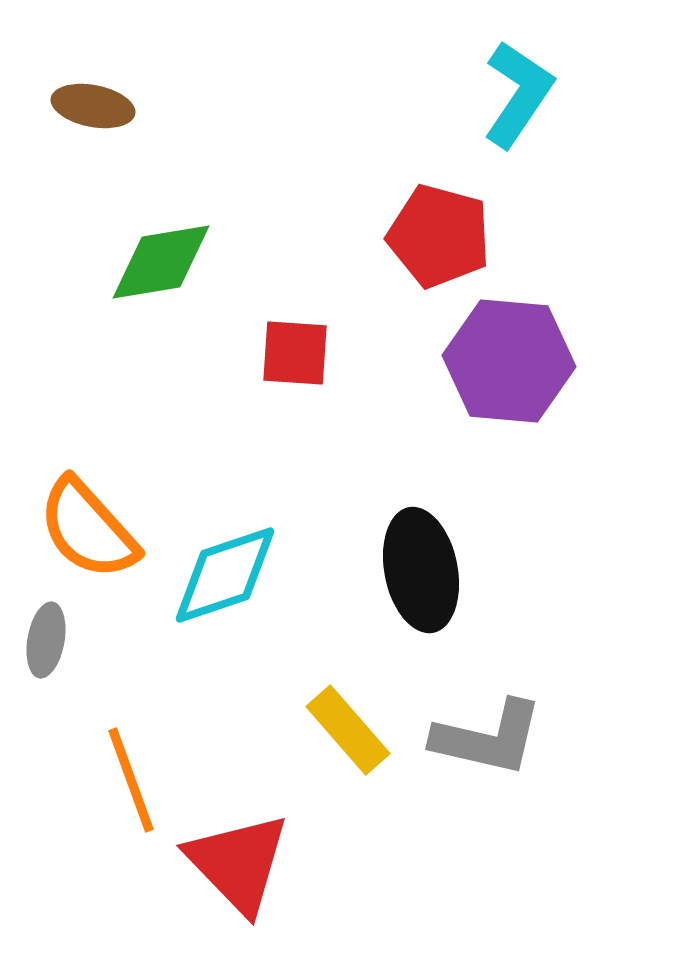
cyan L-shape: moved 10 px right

******

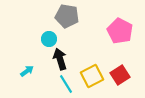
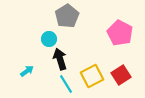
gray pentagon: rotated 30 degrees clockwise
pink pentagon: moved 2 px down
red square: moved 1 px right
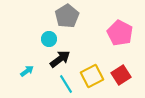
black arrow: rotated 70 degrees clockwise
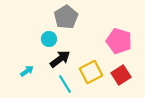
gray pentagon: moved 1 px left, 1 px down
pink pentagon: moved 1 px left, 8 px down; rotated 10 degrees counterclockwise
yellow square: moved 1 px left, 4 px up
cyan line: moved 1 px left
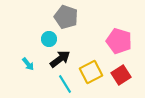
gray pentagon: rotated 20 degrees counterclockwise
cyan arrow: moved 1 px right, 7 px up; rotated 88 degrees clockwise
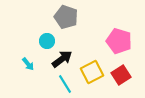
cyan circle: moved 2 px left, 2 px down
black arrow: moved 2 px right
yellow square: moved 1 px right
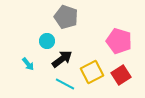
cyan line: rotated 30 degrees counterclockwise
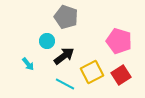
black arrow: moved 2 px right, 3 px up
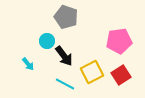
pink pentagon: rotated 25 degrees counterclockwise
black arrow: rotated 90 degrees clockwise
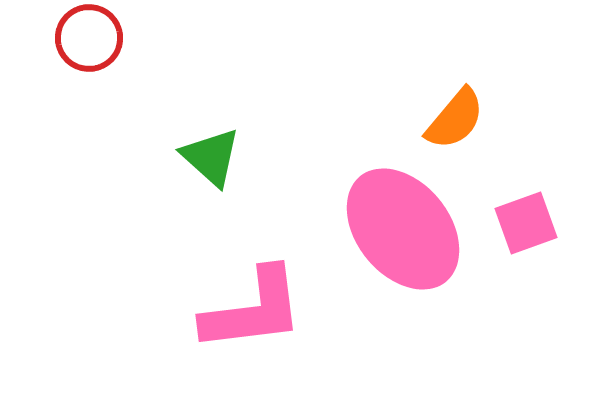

******

Can you update everything from the line containing "pink pentagon: rotated" down to the line containing "black arrow: rotated 90 degrees clockwise" by replacing "pink" with "purple" and leaving the rest unchanged?

purple pentagon: rotated 25 degrees counterclockwise
black arrow: rotated 90 degrees clockwise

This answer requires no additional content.